Task description » First find the line with "brown rolling pin: 5 -> 6" in the entries below, then set down exactly every line through the line with "pink stacking toy: 3 -> 1", that line included.
++++ Supplied data ++++
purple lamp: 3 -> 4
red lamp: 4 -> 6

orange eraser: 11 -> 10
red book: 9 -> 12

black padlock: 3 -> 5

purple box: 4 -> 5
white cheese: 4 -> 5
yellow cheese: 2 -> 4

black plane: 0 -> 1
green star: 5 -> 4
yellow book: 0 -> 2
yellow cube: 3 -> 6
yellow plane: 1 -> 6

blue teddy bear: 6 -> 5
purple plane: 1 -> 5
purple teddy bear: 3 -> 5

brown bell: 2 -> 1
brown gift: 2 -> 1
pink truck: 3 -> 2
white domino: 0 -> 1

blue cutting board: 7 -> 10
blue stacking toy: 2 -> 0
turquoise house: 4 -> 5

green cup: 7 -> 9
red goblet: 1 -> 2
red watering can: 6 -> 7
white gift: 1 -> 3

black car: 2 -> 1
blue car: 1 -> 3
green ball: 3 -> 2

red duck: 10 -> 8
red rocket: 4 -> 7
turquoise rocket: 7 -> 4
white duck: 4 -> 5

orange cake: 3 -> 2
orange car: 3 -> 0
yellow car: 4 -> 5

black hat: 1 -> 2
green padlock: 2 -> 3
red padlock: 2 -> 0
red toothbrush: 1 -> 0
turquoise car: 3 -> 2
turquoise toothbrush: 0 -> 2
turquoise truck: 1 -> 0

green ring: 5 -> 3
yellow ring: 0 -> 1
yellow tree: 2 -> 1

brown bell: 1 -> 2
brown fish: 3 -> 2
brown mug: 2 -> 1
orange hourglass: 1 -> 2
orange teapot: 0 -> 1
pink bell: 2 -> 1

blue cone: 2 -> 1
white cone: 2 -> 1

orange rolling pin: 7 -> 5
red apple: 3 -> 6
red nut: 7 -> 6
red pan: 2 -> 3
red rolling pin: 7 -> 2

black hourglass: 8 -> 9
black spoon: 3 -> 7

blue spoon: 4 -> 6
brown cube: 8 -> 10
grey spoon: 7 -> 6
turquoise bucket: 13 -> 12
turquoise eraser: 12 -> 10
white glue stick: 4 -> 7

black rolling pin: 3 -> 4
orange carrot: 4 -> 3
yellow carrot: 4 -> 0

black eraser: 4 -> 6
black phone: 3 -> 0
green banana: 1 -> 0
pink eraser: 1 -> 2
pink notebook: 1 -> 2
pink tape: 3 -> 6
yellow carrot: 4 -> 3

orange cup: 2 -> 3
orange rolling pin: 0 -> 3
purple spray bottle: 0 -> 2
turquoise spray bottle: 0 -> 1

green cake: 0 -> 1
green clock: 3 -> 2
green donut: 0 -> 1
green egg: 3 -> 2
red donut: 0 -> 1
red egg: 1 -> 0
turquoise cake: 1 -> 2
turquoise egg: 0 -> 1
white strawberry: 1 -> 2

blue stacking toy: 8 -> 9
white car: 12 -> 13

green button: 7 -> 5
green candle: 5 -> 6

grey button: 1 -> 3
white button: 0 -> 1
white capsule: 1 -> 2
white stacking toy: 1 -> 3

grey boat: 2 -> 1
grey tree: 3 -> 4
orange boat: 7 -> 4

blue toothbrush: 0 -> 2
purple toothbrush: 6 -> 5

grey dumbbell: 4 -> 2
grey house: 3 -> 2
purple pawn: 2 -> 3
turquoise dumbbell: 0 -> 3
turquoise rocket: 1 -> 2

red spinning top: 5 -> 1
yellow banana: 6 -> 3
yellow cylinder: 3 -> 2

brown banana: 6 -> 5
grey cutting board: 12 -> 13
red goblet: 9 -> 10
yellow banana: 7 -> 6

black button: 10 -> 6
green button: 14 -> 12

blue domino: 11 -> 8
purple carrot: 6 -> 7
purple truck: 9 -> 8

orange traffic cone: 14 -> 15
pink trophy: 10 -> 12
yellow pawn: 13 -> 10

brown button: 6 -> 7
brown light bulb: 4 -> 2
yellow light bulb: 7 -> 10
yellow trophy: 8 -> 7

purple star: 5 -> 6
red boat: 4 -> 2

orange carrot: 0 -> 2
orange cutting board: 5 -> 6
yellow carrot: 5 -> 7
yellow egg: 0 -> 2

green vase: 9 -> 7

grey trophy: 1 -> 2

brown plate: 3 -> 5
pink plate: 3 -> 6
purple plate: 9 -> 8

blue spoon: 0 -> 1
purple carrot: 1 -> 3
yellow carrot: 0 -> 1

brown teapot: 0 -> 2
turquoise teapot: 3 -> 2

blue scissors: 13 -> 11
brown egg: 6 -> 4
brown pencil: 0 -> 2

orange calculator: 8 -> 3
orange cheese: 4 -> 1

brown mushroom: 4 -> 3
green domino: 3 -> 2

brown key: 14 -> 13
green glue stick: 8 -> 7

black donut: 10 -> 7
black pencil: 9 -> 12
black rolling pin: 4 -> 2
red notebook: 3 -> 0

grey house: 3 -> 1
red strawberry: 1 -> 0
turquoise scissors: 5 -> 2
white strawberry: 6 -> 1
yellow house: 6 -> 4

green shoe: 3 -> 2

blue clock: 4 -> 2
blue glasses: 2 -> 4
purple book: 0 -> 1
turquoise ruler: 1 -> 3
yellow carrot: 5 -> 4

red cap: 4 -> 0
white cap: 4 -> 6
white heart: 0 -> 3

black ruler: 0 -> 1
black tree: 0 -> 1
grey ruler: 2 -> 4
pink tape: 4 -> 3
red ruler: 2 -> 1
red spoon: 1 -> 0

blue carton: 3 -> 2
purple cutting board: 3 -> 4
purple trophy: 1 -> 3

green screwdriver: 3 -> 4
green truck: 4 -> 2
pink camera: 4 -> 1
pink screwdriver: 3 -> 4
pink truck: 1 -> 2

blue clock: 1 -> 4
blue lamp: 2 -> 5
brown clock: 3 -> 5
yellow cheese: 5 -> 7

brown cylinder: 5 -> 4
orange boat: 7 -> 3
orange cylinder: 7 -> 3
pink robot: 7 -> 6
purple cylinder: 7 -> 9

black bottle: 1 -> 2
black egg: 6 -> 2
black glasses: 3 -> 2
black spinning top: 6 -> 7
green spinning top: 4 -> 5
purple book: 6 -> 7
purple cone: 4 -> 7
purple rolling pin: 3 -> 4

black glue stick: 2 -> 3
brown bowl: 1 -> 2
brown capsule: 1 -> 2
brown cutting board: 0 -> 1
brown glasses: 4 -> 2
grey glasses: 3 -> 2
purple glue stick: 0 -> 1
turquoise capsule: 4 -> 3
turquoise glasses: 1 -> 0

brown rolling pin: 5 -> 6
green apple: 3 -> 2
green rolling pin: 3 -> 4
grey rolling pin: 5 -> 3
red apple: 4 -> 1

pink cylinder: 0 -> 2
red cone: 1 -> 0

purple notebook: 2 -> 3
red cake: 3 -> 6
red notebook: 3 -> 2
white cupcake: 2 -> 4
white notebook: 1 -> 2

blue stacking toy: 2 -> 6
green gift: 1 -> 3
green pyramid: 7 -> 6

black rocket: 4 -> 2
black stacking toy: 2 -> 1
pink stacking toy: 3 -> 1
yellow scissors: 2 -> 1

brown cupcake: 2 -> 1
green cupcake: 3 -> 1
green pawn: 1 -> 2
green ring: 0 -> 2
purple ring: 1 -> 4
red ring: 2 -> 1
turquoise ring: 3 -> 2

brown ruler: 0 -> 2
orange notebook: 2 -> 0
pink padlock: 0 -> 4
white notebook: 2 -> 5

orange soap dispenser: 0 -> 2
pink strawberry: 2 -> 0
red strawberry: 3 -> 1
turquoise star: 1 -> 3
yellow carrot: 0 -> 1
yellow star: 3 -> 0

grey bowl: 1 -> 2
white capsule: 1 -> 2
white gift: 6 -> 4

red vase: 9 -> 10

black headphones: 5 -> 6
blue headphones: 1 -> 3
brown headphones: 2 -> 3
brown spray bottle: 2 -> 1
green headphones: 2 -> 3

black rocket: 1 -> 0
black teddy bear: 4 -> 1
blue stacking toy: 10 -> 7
++++
Solved problem »
brown rolling pin: 5 -> 6
green apple: 3 -> 2
green rolling pin: 3 -> 4
grey rolling pin: 5 -> 3
red apple: 4 -> 1

pink cylinder: 0 -> 2
red cone: 1 -> 0

purple notebook: 2 -> 3
red cake: 3 -> 6
red notebook: 3 -> 2
white cupcake: 2 -> 4
white notebook: 1 -> 2

blue stacking toy: 2 -> 6
green gift: 1 -> 3
green pyramid: 7 -> 6

black rocket: 4 -> 2
black stacking toy: 2 -> 1
pink stacking toy: 3 -> 1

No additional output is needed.